**Directions:** Of all the entries below, only the lines from the one with "pink arrow: (447, 155)" up to and including the one with "purple trapezoid: (218, 264)" are to be duplicated exactly.
+++ Provided material
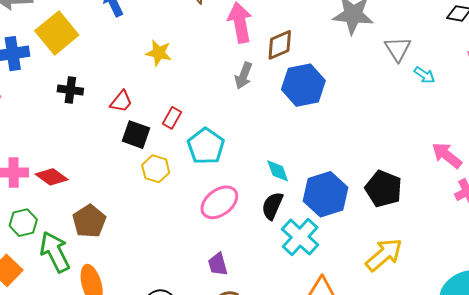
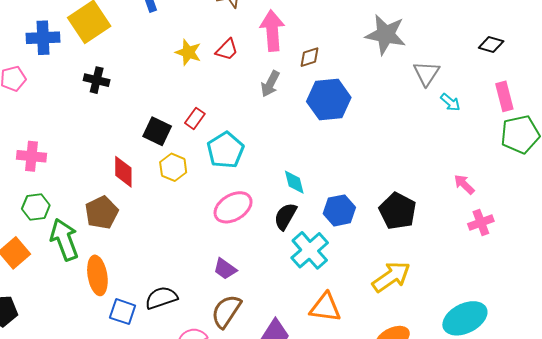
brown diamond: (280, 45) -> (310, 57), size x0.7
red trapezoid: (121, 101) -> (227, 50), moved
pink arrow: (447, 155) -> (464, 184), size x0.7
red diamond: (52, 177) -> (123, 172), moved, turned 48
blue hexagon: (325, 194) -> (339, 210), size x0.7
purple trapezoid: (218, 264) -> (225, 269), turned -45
++++++
+++ Provided material
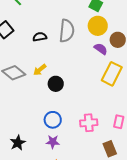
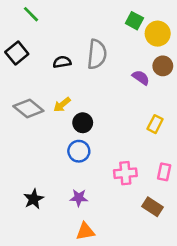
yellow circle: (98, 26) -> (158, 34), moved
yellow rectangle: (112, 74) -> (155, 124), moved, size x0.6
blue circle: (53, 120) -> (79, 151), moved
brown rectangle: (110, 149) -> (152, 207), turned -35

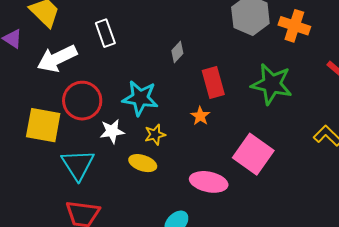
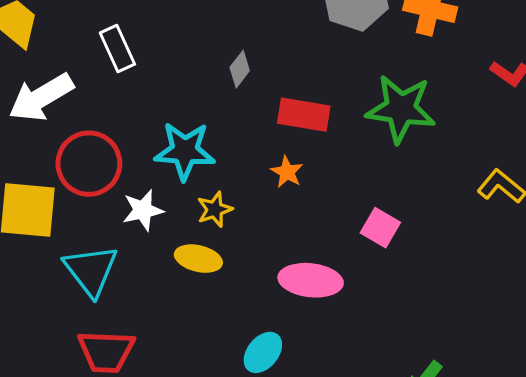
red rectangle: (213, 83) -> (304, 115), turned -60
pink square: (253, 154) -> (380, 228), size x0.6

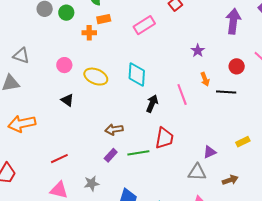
++++++
**Answer section:**
pink arrow: (447, 155) -> (464, 184), size x0.7
red diamond: (52, 177) -> (123, 172), moved, turned 48
blue hexagon: (325, 194) -> (339, 210), size x0.7
purple trapezoid: (218, 264) -> (225, 269), turned -45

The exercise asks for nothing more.